REQUIREMENT: The task calls for the lines below from the line with "red triangle: (67, 84) -> (84, 101), moved" to the line with "gray rectangle: (56, 198)", both ends included, copied exactly, without any pictures.

DATA TO EXAMINE:

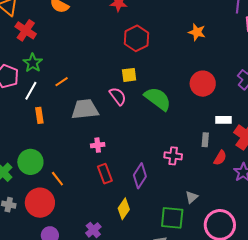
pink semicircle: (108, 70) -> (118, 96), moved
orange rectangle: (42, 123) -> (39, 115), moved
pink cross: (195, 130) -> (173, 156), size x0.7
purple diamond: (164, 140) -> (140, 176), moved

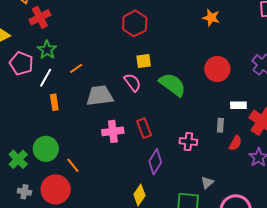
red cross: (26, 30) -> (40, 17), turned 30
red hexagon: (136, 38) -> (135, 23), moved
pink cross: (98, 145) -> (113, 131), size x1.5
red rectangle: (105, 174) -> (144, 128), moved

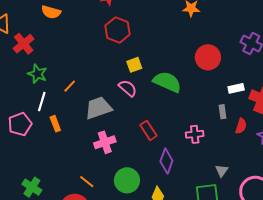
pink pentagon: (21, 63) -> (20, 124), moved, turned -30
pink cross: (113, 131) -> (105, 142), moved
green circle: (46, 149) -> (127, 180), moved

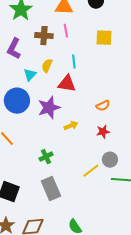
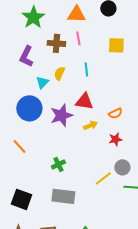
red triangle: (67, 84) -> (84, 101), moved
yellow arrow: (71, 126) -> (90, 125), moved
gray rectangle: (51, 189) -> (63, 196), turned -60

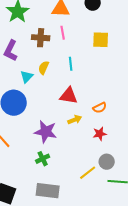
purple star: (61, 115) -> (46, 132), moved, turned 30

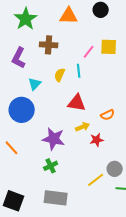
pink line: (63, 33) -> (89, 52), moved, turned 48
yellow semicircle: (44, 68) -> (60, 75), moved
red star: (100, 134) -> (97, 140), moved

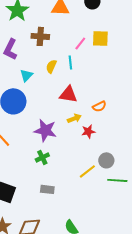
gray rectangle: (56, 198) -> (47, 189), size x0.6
---
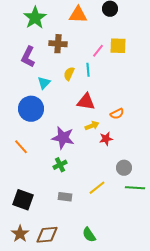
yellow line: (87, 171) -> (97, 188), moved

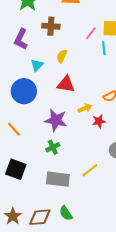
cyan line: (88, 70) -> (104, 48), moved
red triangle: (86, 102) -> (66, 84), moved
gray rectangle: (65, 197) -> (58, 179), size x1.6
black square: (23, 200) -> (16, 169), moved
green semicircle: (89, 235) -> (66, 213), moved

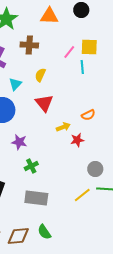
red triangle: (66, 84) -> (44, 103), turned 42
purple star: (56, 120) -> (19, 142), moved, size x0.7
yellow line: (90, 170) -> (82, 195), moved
---
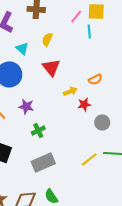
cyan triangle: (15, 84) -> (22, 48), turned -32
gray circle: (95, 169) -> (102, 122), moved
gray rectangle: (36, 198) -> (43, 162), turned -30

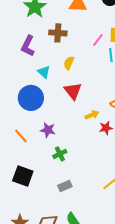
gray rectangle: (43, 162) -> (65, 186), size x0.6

TASK RESPONSE:
red triangle: (67, 84) -> (84, 101), moved
yellow arrow: (71, 126) -> (90, 125), moved
gray rectangle: (51, 189) -> (63, 196), turned -60

purple star: (61, 115) -> (46, 132), moved, turned 30

pink line: (63, 33) -> (89, 52), moved, turned 48
yellow semicircle: (44, 68) -> (60, 75), moved
red star: (100, 134) -> (97, 140), moved

gray rectangle: (56, 198) -> (47, 189), size x0.6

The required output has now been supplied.